= Work order =
Whenever a line of the listing contains the string "tarta", return that line.

= Available records =
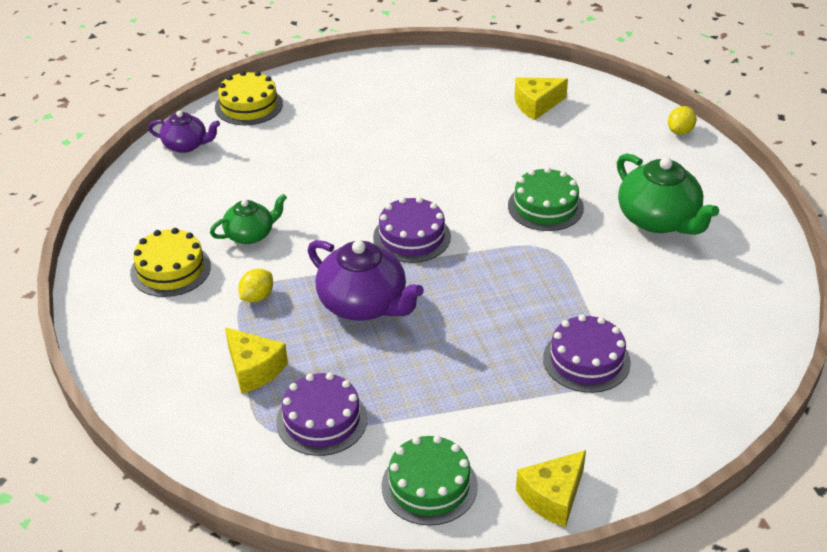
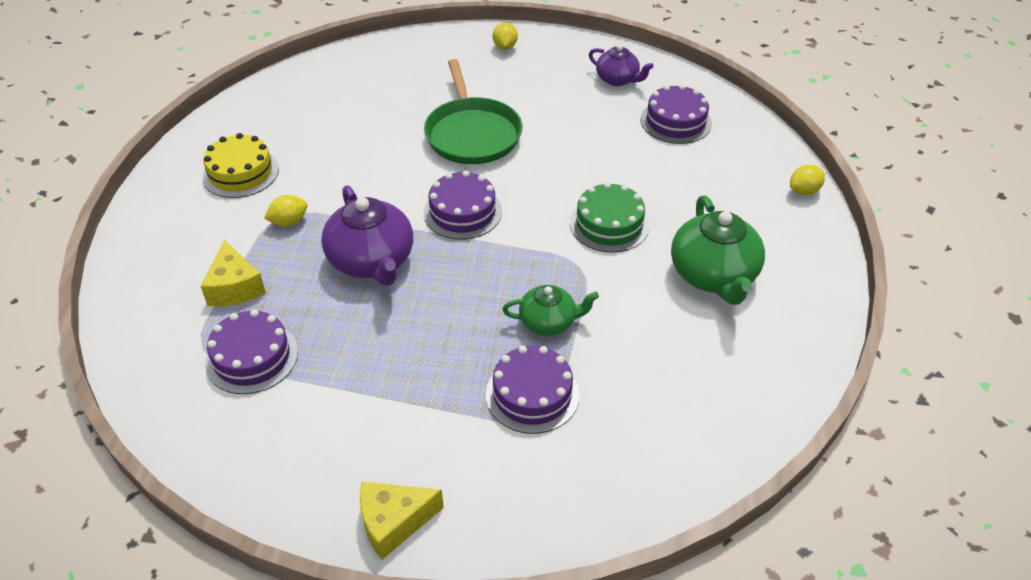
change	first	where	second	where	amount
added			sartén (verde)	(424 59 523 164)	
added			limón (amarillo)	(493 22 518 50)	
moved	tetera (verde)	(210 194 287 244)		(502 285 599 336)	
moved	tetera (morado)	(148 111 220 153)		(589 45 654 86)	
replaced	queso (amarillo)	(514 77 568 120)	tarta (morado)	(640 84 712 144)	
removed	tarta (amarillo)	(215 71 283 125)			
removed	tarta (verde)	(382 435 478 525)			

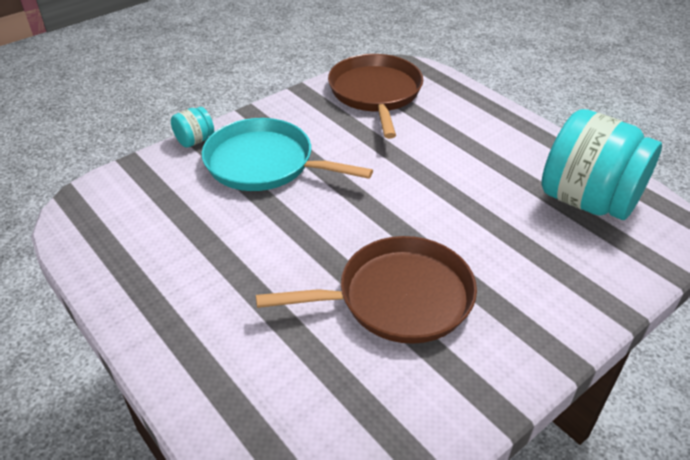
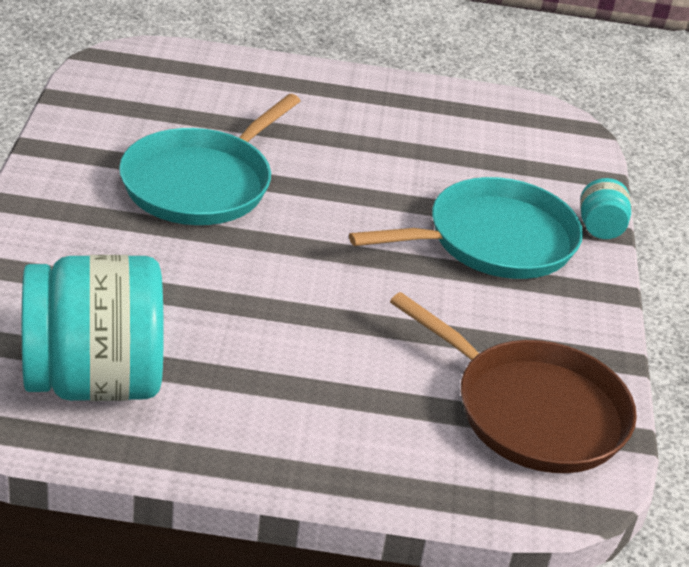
change	first	where	second	where	amount
recoloured	sartén (marrón)	(256 236 477 344)	sartén (turquesa)	(119 94 300 225)	

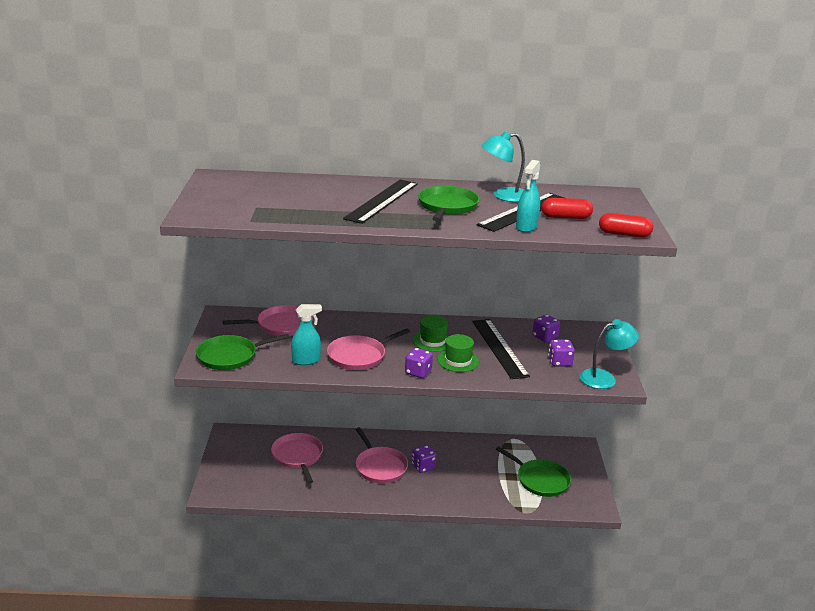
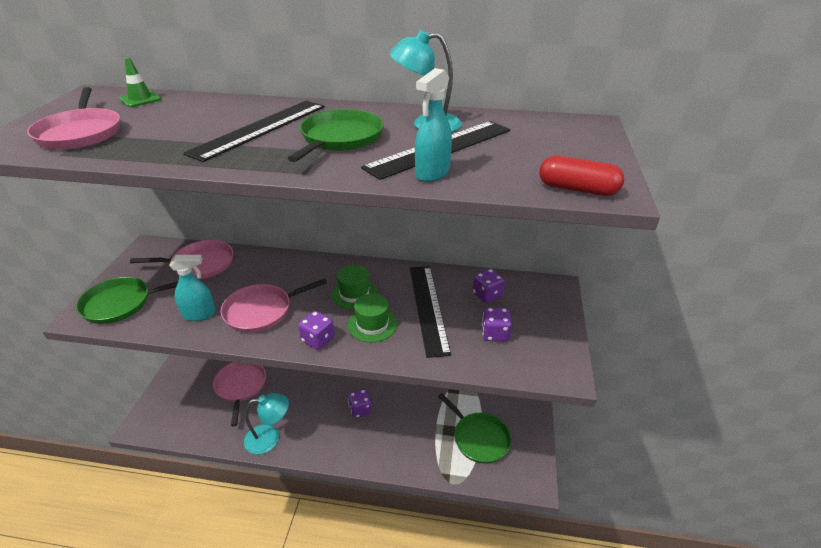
change	first	where	second	where	amount
moved	sartén (rosa)	(356 427 408 483)		(27 87 120 150)	
added			cono de tráfico (verde)	(119 58 161 107)	
moved	lámpara (turquesa)	(579 319 639 389)		(244 393 289 454)	
removed	cápsula (rojo)	(542 198 593 219)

= Answer for this exercise =
replaced	queso (amarillo)	(514 77 568 120)	tarta (morado)	(640 84 712 144)	
removed	tarta (amarillo)	(215 71 283 125)			
removed	tarta (verde)	(382 435 478 525)			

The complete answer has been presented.